[Data for processing]

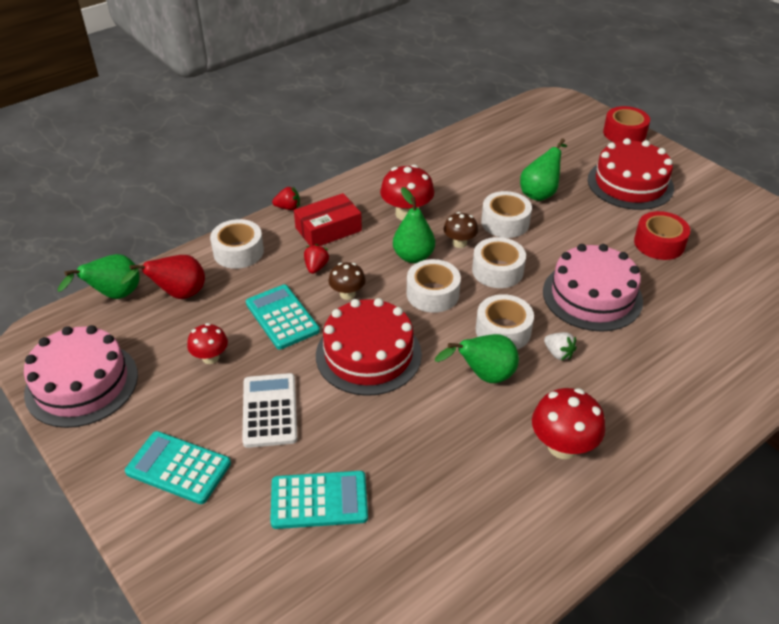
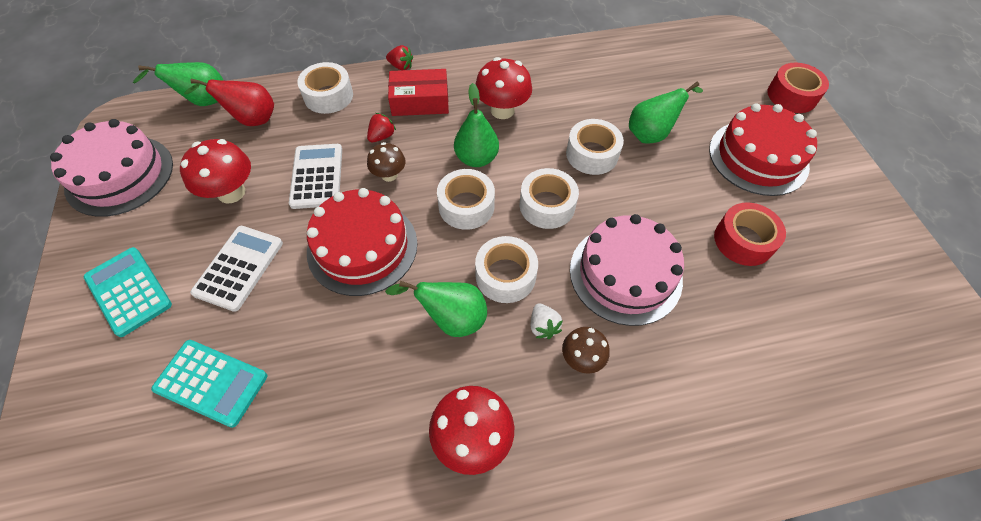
camera: 25 degrees right, 15 degrees up
(210, 357) = (231, 192): red mushroom -> red mushroom, size x1.62
(282, 317) = (317, 176): turquoise calculator -> white calculator
(459, 243) = (530, 160): brown mushroom -> brown mushroom (581, 358)

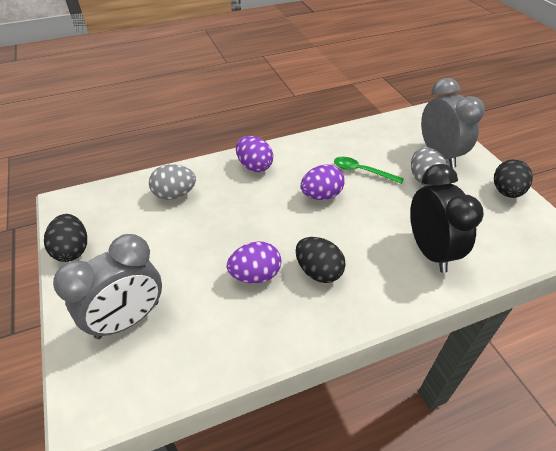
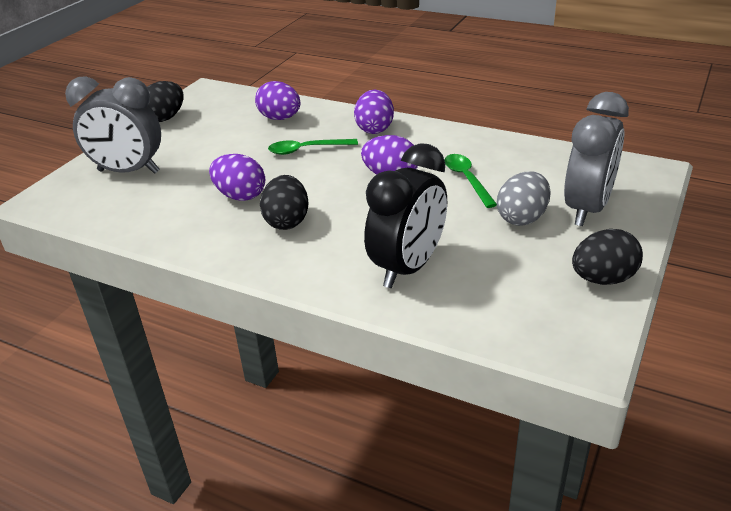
camera: 50 degrees right, 10 degrees down
(175, 194) = (280, 118): grey egg -> purple egg
(237, 208) = (306, 150): none -> green spoon

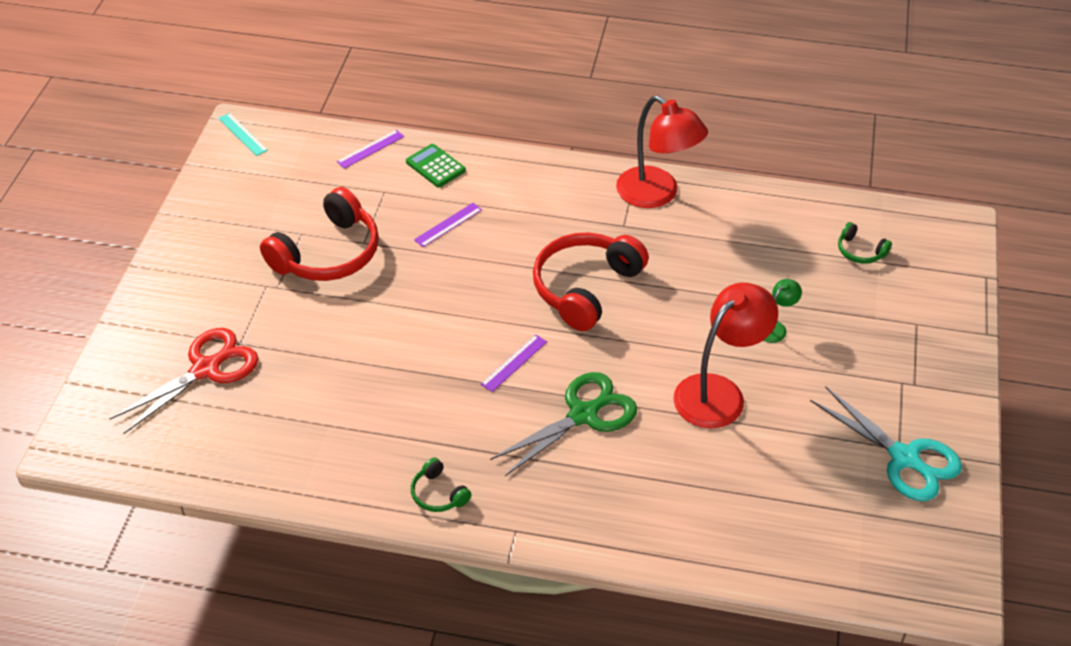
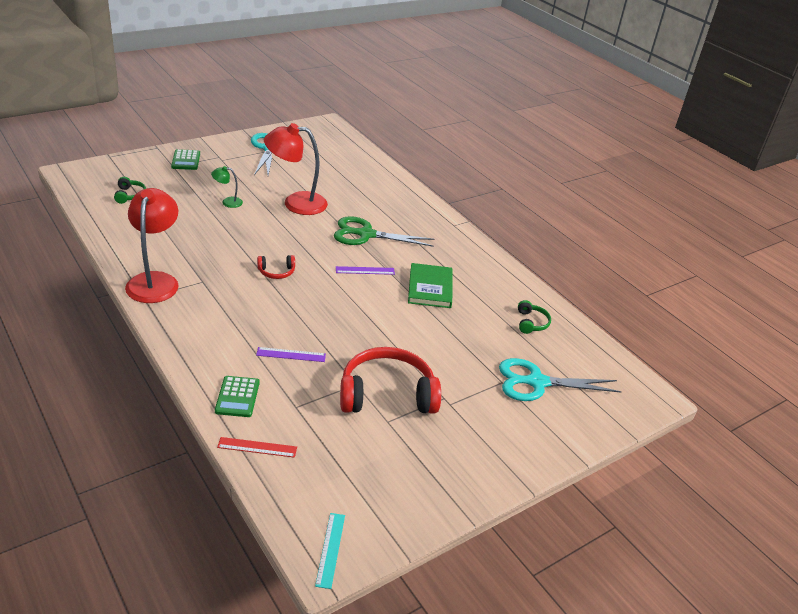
camera: 140 degrees left, 10 degrees down
(206, 369) = (537, 382): red scissors -> turquoise scissors
(370, 149) = (257, 447): purple ruler -> red ruler
(424, 398) = (430, 288): none -> green book
(438, 494) = (471, 254): green headphones -> green headphones (531, 323)
(585, 288) = (276, 272): red headphones -> red headphones, size x0.46
(925, 344) = (186, 160): none -> green calculator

[/Data for processing]

■ **What to produce**:
Keep each line of the records exactly as it is while transcribing them, but leave the images behind.

■ **Response below**:
camera: 25 degrees right, 15 degrees up
(210, 357) = (231, 192): red mushroom -> red mushroom, size x1.62
(282, 317) = (317, 176): turquoise calculator -> white calculator
(459, 243) = (530, 160): brown mushroom -> brown mushroom (581, 358)

camera: 50 degrees right, 10 degrees down
(175, 194) = (280, 118): grey egg -> purple egg
(237, 208) = (306, 150): none -> green spoon

camera: 140 degrees left, 10 degrees down
(206, 369) = (537, 382): red scissors -> turquoise scissors
(370, 149) = (257, 447): purple ruler -> red ruler
(424, 398) = (430, 288): none -> green book
(438, 494) = (471, 254): green headphones -> green headphones (531, 323)
(585, 288) = (276, 272): red headphones -> red headphones, size x0.46
(925, 344) = (186, 160): none -> green calculator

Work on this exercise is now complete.